=== Begin Enclosure ===
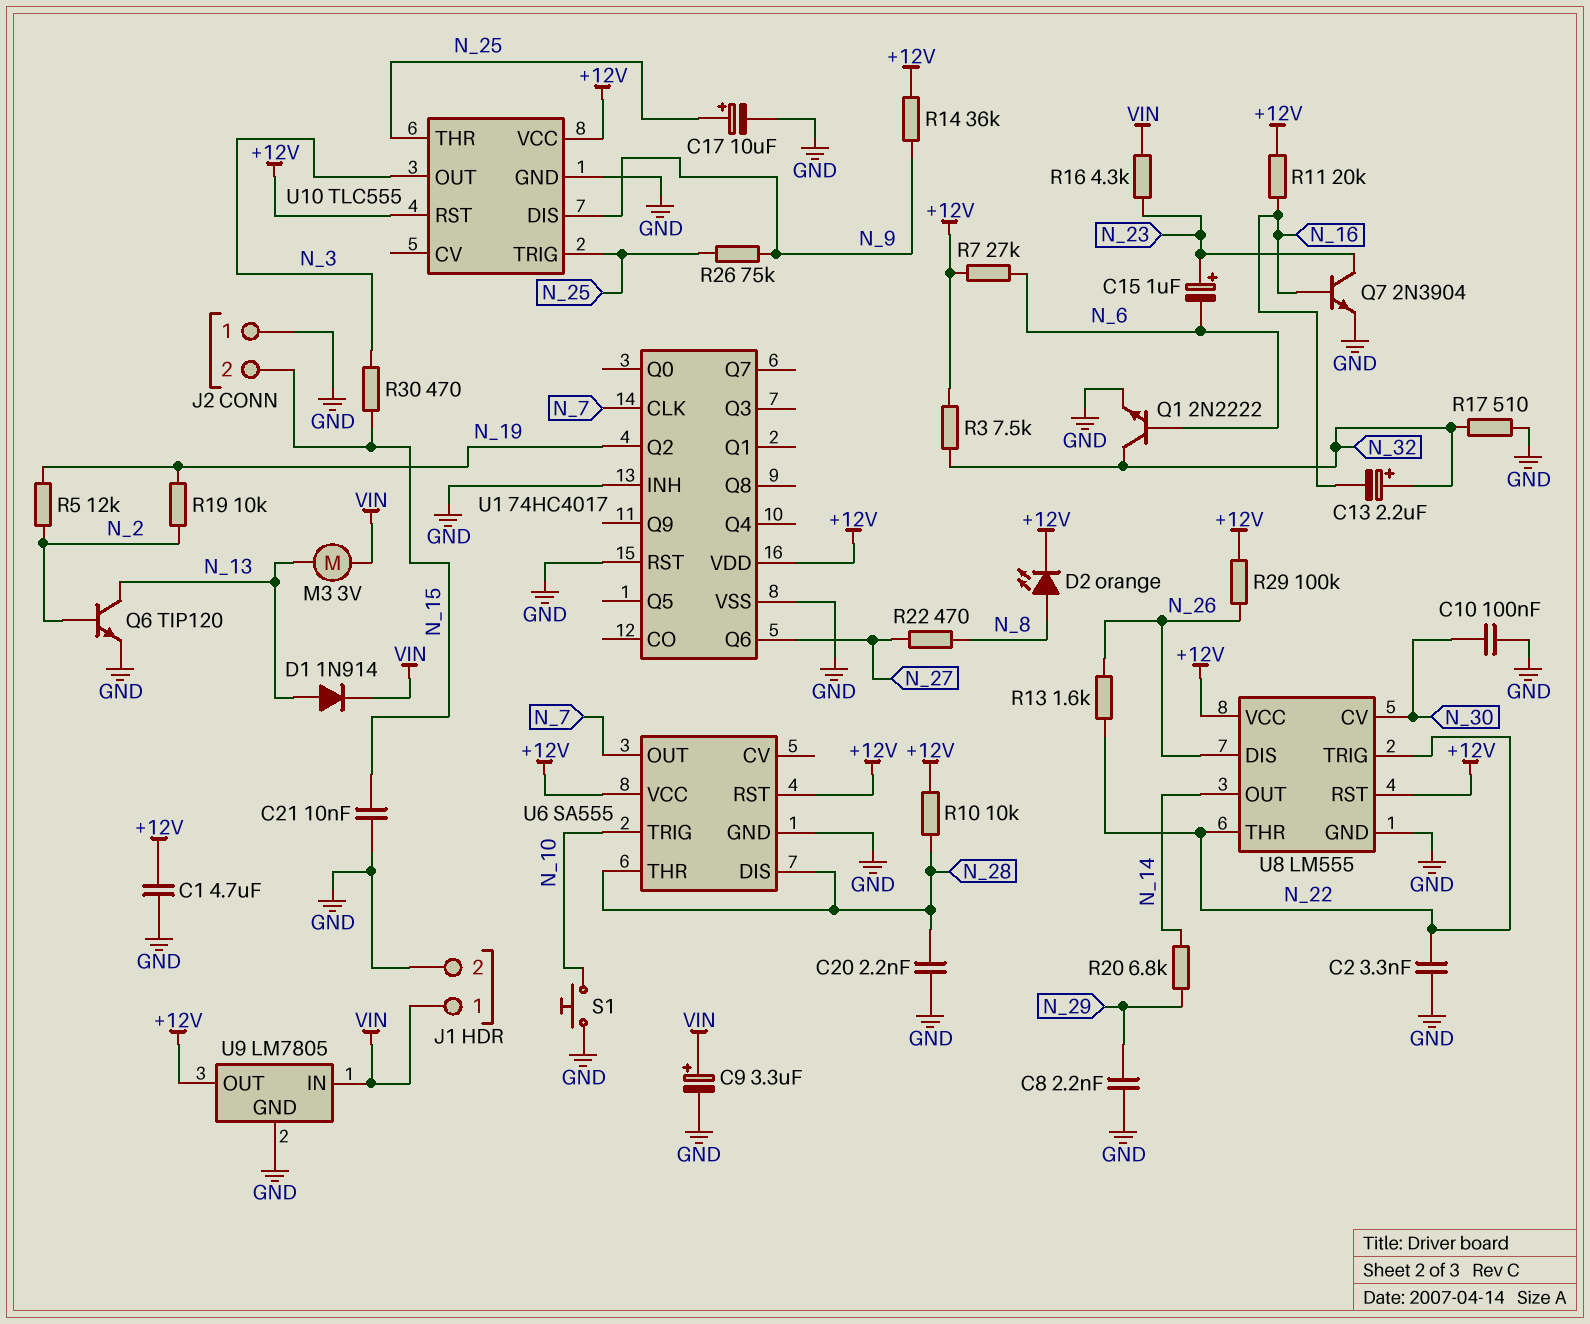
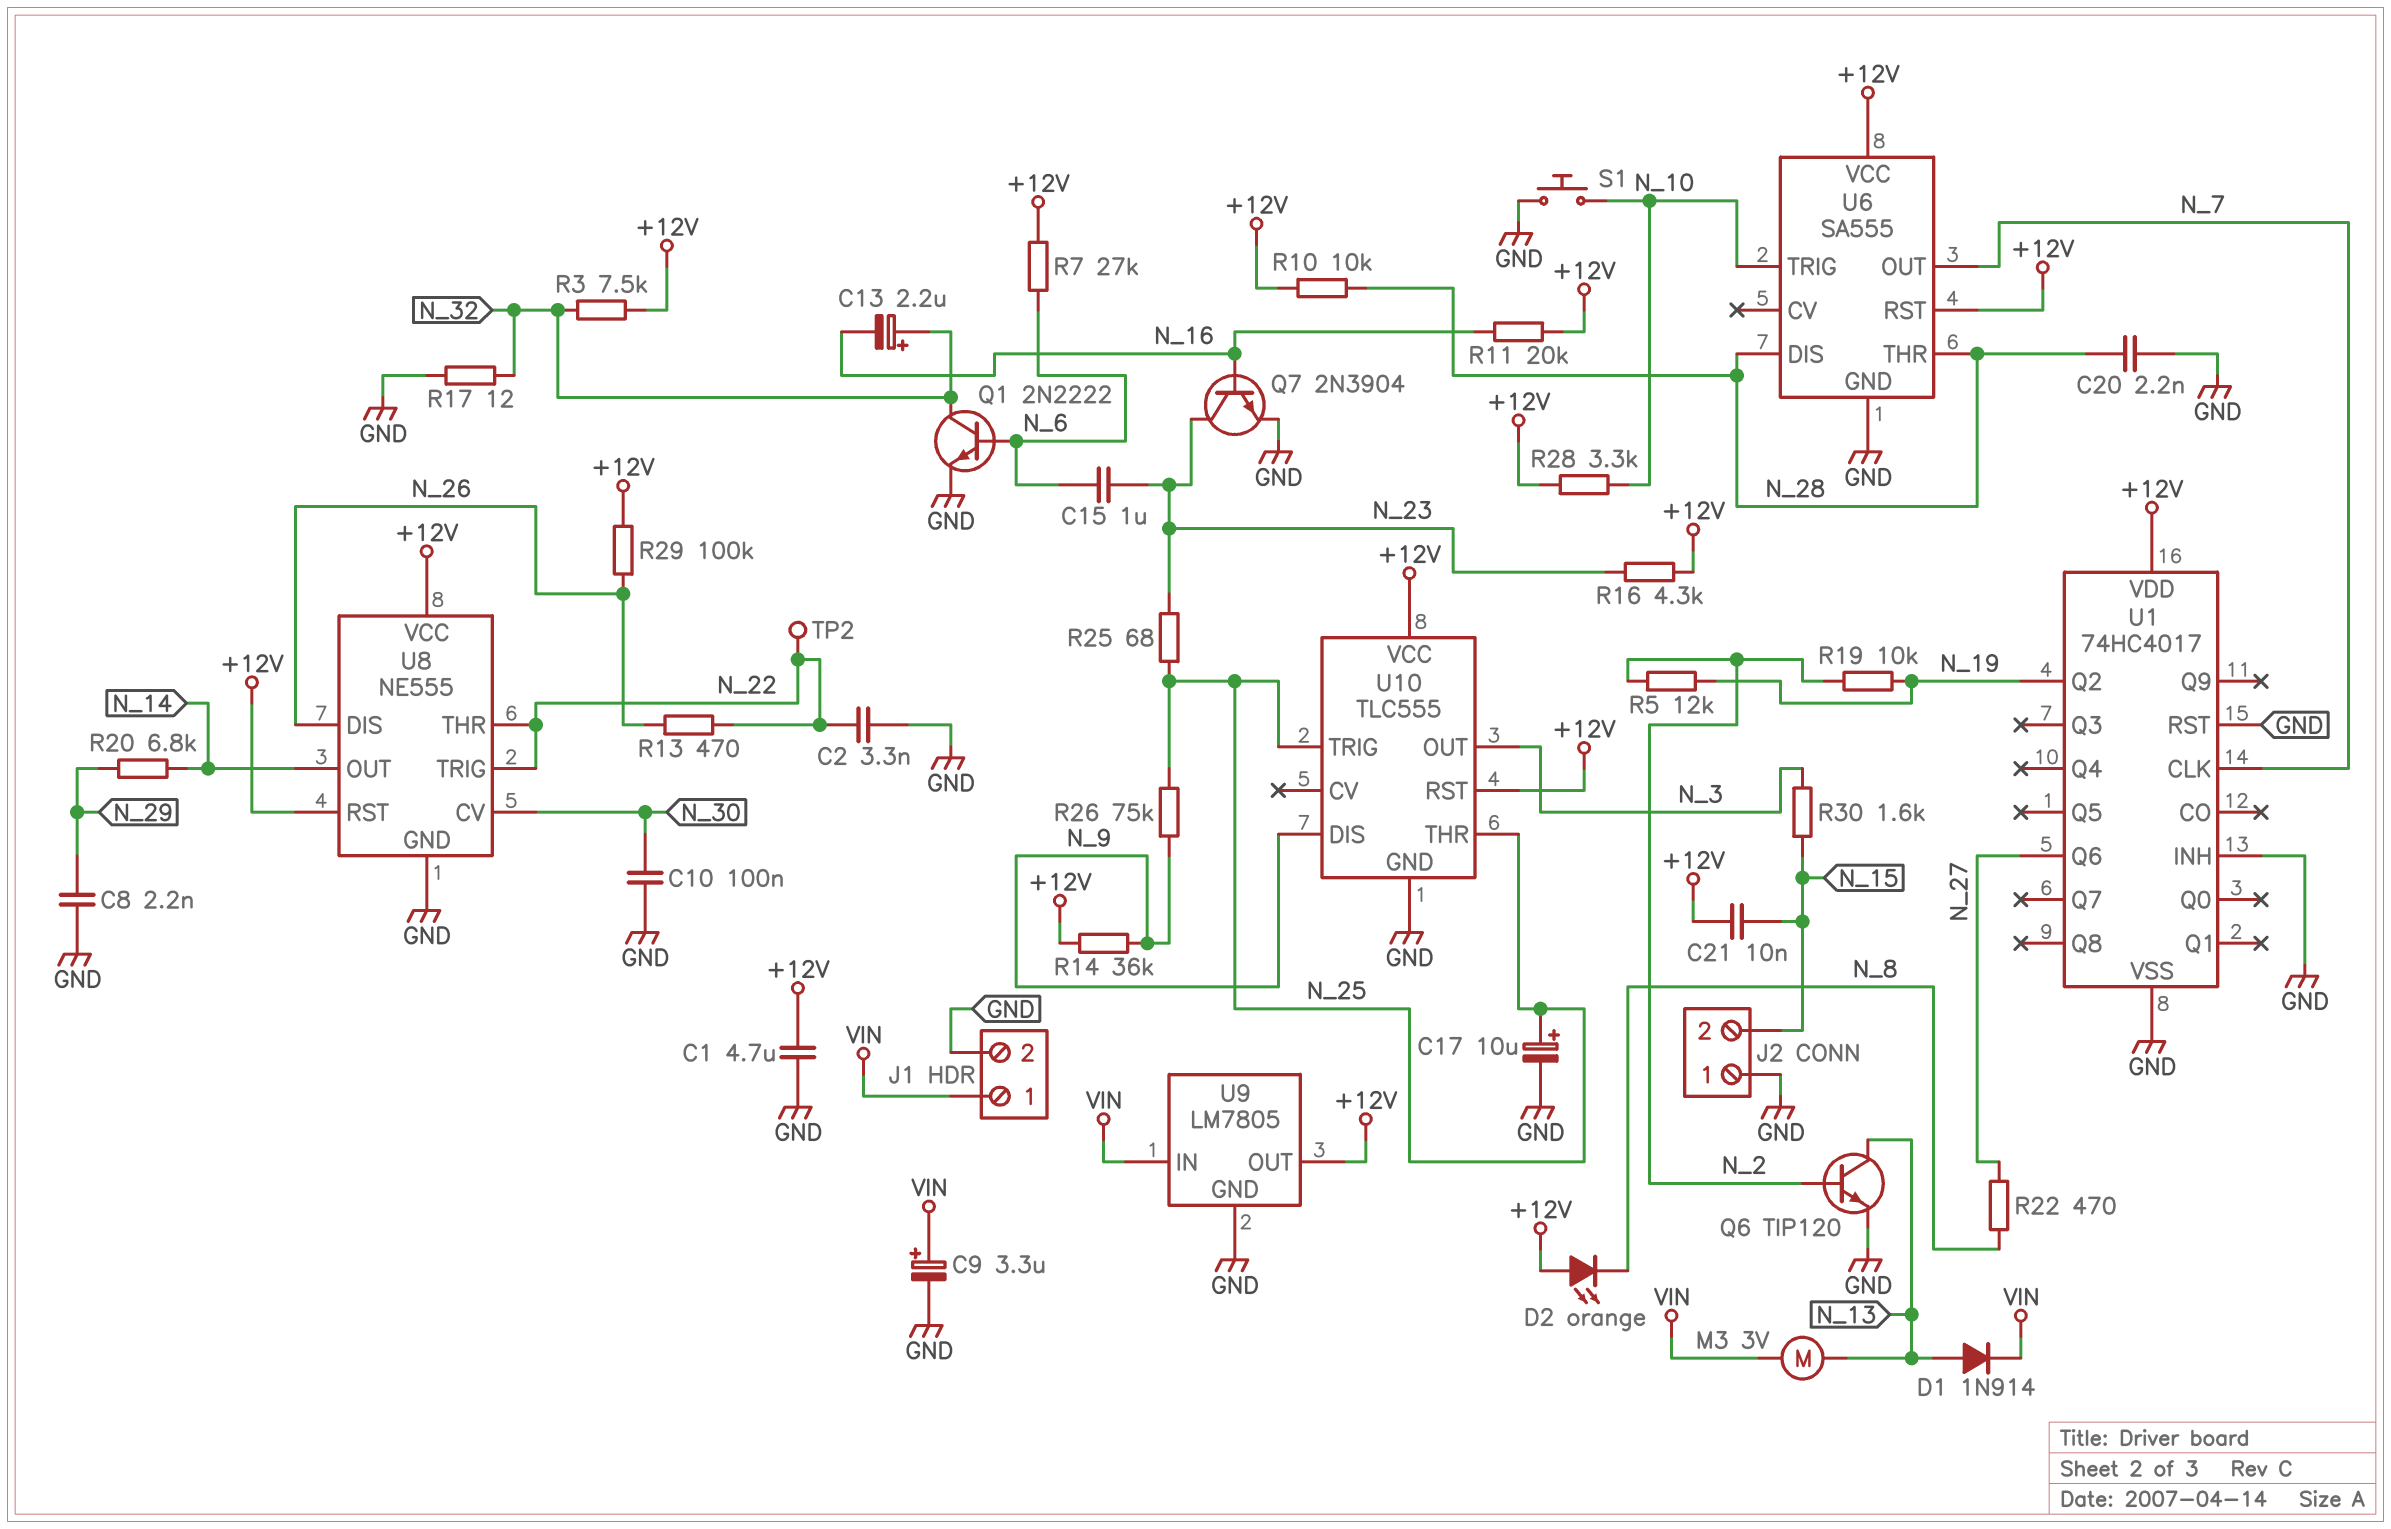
C15: 1uF (plus N_23, minus N_6) -> 1uF (N_6, N_23)
C21: 10nF (GND, N_15) -> 10nF (+12V, N_15)
D2: LED orange (A N_8, K +12V) -> LED orange (A +12V, K N_8)
R13: 1.6k (N_22, N_26) -> 470 (N_22, N_26)
R16: 4.3k (N_23, VIN) -> 4.3k (+12V, N_23)
R17: 510 (GND, N_32) -> 12 (GND, N_32)
R25: none -> 68 (N_23, N_25)
R28: none -> 3.3k (+12V, N_10)
R30: 470 (N_3, N_15) -> 1.6k (N_3, N_15)
TP2: none -> test point (N_22)
U8: LM555 -> NE555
=== End Enclosure ===
• _Work order_: Copy each line of the records containing the string "none".

• _Response to the exercise_:
R25: none -> 68 (N_23, N_25)
R28: none -> 3.3k (+12V, N_10)
TP2: none -> test point (N_22)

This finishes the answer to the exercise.